— Start Source records —
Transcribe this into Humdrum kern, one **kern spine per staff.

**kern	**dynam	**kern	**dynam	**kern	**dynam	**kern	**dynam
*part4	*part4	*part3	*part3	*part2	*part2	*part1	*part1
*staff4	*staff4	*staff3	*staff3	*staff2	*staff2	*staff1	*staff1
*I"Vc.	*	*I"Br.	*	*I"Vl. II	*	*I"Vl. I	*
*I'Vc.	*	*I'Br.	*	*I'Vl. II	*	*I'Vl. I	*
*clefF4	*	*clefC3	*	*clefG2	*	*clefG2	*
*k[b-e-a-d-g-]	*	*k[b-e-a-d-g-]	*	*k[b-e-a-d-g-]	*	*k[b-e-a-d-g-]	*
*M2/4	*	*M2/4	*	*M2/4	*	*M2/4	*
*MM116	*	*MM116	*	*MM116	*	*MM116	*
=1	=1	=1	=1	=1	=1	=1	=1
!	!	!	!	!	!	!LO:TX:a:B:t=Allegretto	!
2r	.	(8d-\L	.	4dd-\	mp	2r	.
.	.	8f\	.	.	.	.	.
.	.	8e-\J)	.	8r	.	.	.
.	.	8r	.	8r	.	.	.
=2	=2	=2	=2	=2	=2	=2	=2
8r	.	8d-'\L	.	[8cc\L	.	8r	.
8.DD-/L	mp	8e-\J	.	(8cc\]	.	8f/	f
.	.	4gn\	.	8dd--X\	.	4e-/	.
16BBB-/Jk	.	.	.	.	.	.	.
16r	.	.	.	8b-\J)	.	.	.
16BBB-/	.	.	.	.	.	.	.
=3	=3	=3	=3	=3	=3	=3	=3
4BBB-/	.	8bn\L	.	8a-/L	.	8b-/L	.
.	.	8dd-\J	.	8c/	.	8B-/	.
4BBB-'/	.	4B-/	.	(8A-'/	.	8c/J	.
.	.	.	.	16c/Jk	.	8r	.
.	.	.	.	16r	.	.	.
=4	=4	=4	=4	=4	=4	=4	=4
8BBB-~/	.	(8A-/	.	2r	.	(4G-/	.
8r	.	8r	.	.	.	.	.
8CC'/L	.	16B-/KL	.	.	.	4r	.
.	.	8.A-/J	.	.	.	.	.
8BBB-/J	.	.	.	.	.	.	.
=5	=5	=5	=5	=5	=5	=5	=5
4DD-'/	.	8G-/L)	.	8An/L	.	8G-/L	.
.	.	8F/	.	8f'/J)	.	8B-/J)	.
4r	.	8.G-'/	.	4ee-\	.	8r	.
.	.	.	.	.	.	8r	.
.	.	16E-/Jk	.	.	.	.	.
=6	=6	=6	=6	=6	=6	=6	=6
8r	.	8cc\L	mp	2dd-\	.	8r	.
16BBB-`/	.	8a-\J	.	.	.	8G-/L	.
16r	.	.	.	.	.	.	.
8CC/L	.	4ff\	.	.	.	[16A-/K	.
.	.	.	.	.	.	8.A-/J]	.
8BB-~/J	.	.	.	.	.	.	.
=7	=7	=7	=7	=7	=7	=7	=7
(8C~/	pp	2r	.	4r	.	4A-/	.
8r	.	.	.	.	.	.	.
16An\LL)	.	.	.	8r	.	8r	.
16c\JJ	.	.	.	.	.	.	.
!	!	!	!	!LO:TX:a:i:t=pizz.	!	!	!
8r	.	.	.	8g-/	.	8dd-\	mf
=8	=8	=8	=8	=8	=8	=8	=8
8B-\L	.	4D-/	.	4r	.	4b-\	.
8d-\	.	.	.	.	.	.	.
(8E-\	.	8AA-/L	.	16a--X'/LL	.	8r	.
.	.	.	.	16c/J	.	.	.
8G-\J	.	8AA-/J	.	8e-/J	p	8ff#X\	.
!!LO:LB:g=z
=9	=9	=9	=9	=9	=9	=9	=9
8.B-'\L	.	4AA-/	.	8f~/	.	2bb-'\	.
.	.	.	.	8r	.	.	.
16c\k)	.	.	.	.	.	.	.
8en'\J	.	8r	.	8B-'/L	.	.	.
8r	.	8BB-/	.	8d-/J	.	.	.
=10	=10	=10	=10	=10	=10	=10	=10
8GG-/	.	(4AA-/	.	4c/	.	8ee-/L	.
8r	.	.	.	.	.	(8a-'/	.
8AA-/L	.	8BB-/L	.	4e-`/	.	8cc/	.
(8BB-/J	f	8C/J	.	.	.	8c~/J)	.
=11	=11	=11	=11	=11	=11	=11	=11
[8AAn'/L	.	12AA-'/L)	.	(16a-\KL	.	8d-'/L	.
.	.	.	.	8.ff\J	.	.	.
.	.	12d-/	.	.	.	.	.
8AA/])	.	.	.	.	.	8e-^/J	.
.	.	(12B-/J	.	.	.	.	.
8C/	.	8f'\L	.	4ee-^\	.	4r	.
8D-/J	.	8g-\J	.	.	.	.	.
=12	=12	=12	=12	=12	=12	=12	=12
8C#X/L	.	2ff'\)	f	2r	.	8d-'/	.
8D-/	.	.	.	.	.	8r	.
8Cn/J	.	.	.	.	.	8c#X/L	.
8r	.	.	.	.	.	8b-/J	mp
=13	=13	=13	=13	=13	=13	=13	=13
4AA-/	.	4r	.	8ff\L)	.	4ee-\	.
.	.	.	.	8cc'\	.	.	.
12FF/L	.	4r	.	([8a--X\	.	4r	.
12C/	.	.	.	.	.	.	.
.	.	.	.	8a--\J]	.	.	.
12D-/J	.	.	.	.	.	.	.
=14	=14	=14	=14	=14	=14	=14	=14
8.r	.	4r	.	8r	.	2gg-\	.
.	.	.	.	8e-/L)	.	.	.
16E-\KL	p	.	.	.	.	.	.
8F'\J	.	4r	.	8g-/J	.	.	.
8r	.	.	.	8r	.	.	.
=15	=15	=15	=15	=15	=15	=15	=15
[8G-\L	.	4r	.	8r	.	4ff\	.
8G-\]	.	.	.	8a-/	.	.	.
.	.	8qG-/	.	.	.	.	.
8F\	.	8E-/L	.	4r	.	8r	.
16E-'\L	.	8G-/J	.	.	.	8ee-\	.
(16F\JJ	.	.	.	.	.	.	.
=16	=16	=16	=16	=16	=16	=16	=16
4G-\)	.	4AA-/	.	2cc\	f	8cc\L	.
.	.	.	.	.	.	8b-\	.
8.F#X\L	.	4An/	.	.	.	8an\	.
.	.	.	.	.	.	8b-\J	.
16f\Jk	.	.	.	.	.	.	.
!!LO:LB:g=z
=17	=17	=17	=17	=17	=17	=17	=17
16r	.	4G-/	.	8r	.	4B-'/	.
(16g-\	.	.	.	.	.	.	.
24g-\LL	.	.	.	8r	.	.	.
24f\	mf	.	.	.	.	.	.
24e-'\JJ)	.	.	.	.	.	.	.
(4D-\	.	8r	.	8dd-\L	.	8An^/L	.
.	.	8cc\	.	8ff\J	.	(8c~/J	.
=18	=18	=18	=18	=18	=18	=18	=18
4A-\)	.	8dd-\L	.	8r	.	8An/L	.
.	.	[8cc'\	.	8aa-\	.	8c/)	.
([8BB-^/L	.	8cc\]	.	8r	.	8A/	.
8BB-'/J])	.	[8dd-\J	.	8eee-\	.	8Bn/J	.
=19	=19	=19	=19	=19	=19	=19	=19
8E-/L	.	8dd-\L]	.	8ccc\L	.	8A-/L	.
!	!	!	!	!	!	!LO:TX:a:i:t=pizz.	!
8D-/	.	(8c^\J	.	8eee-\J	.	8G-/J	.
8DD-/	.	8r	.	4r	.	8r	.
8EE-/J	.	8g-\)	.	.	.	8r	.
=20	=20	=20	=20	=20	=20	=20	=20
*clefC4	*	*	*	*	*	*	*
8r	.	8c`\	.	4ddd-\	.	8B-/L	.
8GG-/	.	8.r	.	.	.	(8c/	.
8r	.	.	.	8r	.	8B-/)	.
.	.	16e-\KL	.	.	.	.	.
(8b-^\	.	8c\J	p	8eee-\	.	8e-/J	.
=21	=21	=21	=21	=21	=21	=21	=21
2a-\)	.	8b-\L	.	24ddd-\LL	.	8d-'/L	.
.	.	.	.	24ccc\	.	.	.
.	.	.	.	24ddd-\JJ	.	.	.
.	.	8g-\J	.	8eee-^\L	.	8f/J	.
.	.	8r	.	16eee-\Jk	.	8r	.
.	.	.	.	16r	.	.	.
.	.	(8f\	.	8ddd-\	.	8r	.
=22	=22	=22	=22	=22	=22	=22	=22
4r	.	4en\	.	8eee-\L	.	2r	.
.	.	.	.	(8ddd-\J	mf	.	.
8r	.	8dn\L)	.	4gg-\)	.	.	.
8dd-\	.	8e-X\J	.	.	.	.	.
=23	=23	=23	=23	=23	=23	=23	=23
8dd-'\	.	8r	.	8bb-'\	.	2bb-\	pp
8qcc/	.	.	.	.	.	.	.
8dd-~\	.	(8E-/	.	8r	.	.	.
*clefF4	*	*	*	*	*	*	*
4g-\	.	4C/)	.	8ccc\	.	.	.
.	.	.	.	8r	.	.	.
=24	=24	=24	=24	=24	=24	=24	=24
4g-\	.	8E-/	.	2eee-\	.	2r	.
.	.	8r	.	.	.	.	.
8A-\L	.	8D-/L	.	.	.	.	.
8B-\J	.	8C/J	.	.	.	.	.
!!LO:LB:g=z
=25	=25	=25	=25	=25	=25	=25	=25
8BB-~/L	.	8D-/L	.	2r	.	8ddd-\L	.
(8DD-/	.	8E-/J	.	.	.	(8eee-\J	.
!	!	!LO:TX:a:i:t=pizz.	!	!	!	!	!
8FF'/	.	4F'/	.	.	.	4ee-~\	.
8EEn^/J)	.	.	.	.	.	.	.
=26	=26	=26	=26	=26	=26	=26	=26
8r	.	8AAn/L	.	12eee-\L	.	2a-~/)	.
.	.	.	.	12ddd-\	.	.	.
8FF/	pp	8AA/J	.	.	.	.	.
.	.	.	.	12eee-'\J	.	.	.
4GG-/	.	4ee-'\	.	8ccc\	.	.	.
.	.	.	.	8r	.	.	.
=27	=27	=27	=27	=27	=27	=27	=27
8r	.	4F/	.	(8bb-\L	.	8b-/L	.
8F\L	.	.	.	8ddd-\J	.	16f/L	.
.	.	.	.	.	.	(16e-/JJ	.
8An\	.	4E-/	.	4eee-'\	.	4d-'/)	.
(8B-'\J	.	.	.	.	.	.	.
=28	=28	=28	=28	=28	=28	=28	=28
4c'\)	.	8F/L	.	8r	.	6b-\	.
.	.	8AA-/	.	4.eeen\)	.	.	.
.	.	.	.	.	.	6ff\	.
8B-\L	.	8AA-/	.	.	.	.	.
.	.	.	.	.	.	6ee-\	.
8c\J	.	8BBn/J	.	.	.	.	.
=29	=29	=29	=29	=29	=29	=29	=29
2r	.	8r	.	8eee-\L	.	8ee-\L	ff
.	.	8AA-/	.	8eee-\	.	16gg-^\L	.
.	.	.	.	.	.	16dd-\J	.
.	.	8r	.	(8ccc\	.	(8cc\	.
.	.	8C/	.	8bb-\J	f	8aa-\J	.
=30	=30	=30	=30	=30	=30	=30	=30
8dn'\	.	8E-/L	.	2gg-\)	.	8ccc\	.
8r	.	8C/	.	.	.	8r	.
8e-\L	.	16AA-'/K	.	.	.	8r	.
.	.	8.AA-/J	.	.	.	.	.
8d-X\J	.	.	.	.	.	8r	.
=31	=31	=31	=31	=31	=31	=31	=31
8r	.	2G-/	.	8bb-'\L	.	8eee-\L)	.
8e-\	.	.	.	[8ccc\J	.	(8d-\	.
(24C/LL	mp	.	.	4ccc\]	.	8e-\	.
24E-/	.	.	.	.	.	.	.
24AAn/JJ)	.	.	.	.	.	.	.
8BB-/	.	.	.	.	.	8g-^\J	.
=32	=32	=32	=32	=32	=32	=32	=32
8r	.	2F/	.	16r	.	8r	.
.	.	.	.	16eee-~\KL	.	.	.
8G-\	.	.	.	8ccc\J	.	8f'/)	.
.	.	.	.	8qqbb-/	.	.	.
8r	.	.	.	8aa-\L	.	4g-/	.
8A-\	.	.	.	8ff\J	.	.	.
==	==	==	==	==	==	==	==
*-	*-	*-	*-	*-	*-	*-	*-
— End Source records —
How many lines in the records above contain the string "pizz"? Case counts. Reply with the number alone.

Result: 3